Word for word, retype every line of the data.

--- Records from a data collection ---
=== Section Start ===

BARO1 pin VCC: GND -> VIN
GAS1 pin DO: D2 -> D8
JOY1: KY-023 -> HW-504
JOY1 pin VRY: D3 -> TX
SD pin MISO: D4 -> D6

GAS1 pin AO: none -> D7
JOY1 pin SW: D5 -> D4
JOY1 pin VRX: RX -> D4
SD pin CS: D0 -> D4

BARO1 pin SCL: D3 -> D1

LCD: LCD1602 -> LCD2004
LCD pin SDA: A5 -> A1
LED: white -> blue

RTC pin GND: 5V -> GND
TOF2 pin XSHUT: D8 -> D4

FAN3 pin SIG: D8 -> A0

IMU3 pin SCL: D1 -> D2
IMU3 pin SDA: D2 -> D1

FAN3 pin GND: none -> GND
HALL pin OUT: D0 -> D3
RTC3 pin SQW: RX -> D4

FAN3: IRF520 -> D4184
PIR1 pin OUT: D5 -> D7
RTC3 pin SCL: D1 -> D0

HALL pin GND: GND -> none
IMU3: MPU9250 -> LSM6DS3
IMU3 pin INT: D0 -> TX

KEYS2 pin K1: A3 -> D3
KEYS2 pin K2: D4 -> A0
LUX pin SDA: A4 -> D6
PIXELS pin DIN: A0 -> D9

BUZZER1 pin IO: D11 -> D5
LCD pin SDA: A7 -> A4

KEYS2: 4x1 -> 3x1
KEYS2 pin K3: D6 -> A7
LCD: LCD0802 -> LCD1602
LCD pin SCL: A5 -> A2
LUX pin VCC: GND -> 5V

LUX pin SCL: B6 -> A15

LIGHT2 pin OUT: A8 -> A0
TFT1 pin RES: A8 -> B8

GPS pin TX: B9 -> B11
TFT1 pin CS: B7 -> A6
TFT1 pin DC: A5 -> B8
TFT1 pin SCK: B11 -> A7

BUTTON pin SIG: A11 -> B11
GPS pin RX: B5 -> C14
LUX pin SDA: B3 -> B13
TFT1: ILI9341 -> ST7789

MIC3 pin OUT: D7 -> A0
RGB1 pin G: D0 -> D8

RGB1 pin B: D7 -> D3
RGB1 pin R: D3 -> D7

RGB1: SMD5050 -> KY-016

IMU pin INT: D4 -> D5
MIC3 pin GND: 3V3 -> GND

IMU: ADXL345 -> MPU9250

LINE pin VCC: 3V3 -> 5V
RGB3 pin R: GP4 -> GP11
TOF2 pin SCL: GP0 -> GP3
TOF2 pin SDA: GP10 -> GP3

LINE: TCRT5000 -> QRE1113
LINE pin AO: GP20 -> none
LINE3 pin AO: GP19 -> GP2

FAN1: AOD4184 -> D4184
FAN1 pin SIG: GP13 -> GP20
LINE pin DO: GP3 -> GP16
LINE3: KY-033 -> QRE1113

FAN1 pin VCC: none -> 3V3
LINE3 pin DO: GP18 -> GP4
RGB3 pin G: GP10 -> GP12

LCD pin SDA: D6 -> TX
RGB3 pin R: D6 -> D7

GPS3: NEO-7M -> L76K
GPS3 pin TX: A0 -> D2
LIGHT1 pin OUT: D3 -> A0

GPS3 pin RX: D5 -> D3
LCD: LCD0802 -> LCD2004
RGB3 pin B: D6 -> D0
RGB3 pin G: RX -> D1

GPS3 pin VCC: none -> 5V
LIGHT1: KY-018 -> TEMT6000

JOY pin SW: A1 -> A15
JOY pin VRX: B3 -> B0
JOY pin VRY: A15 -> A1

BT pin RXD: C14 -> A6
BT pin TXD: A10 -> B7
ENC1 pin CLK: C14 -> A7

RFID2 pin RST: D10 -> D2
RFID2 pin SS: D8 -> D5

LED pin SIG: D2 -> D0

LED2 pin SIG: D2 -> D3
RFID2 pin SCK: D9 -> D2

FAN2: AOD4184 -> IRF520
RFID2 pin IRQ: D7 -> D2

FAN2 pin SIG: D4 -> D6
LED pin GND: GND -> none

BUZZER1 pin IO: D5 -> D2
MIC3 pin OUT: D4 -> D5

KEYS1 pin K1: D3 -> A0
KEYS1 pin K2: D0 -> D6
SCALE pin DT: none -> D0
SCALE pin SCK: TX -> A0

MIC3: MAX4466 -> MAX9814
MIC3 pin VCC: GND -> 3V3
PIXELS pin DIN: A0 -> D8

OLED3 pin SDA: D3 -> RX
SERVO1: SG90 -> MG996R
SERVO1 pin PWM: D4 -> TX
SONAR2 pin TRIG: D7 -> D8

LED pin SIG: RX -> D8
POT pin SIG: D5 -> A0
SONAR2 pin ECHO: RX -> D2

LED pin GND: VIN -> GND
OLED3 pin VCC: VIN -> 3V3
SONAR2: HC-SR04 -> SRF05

=== Section End ===

--- Finished exercise ---
BARO1 pin VCC: GND -> VIN
GAS1 pin DO: D2 -> D8
JOY1: KY-023 -> HW-504
JOY1 pin VRY: D3 -> TX
SD pin MISO: D4 -> D6

GAS1 pin AO: none -> D7
JOY1 pin SW: D5 -> D4
JOY1 pin VRX: RX -> D4
SD pin CS: D0 -> D4

BARO1 pin SCL: D3 -> D1

LCD: LCD1602 -> LCD2004
LCD pin SDA: A5 -> A1
LED: white -> blue

RTC pin GND: 5V -> GND
TOF2 pin XSHUT: D8 -> D4

FAN3 pin SIG: D8 -> A0

IMU3 pin SCL: D1 -> D2
IMU3 pin SDA: D2 -> D1

FAN3 pin GND: none -> GND
HALL pin OUT: D0 -> D3
RTC3 pin SQW: RX -> D4

FAN3: IRF520 -> D4184
PIR1 pin OUT: D5 -> D7
RTC3 pin SCL: D1 -> D0

HALL pin GND: GND -> none
IMU3: MPU9250 -> LSM6DS3
IMU3 pin INT: D0 -> TX

KEYS2 pin K1: A3 -> D3
KEYS2 pin K2: D4 -> A0
LUX pin SDA: A4 -> D6
PIXELS pin DIN: A0 -> D9

BUZZER1 pin IO: D11 -> D5
LCD pin SDA: A7 -> A4

KEYS2: 4x1 -> 3x1
KEYS2 pin K3: D6 -> A7
LCD: LCD0802 -> LCD1602
LCD pin SCL: A5 -> A2
LUX pin VCC: GND -> 5V

LUX pin SCL: B6 -> A15

LIGHT2 pin OUT: A8 -> A0
TFT1 pin RES: A8 -> B8

GPS pin TX: B9 -> B11
TFT1 pin CS: B7 -> A6
TFT1 pin DC: A5 -> B8
TFT1 pin SCK: B11 -> A7

BUTTON pin SIG: A11 -> B11
GPS pin RX: B5 -> C14
LUX pin SDA: B3 -> B13
TFT1: ILI9341 -> ST7789

MIC3 pin OUT: D7 -> A0
RGB1 pin G: D0 -> D8

RGB1 pin B: D7 -> D3
RGB1 pin R: D3 -> D7

RGB1: SMD5050 -> KY-016

IMU pin INT: D4 -> D5
MIC3 pin GND: 3V3 -> GND

IMU: ADXL345 -> MPU9250

LINE pin VCC: 3V3 -> 5V
RGB3 pin R: GP4 -> GP11
TOF2 pin SCL: GP0 -> GP3
TOF2 pin SDA: GP10 -> GP3

LINE: TCRT5000 -> QRE1113
LINE pin AO: GP20 -> none
LINE3 pin AO: GP19 -> GP2

FAN1: AOD4184 -> D4184
FAN1 pin SIG: GP13 -> GP20
LINE pin DO: GP3 -> GP16
LINE3: KY-033 -> QRE1113

FAN1 pin VCC: none -> 3V3
LINE3 pin DO: GP18 -> GP4
RGB3 pin G: GP10 -> GP12

LCD pin SDA: D6 -> TX
RGB3 pin R: D6 -> D7

GPS3: NEO-7M -> L76K
GPS3 pin TX: A0 -> D2
LIGHT1 pin OUT: D3 -> A0

GPS3 pin RX: D5 -> D3
LCD: LCD0802 -> LCD2004
RGB3 pin B: D6 -> D0
RGB3 pin G: RX -> D1

GPS3 pin VCC: none -> 5V
LIGHT1: KY-018 -> TEMT6000

JOY pin SW: A1 -> A15
JOY pin VRX: B3 -> B0
JOY pin VRY: A15 -> A1

BT pin RXD: C14 -> A6
BT pin TXD: A10 -> B7
ENC1 pin CLK: C14 -> A7

RFID2 pin RST: D10 -> D2
RFID2 pin SS: D8 -> D5

LED pin SIG: D2 -> D0

LED2 pin SIG: D2 -> D3
RFID2 pin SCK: D9 -> D2

FAN2: AOD4184 -> IRF520
RFID2 pin IRQ: D7 -> D2

FAN2 pin SIG: D4 -> D6
LED pin GND: GND -> none

BUZZER1 pin IO: D5 -> D2
MIC3 pin OUT: D4 -> D5

KEYS1 pin K1: D3 -> A0
KEYS1 pin K2: D0 -> D6
SCALE pin DT: none -> D0
SCALE pin SCK: TX -> A0

MIC3: MAX4466 -> MAX9814
MIC3 pin VCC: GND -> 3V3
PIXELS pin DIN: A0 -> D8

OLED3 pin SDA: D3 -> RX
SERVO1: SG90 -> MG996R
SERVO1 pin PWM: D4 -> TX
SONAR2 pin TRIG: D7 -> D8

LED pin SIG: RX -> D8
POT pin SIG: D5 -> A0
SONAR2 pin ECHO: RX -> D2

LED pin GND: VIN -> GND
OLED3 pin VCC: VIN -> 3V3
SONAR2: HC-SR04 -> SRF05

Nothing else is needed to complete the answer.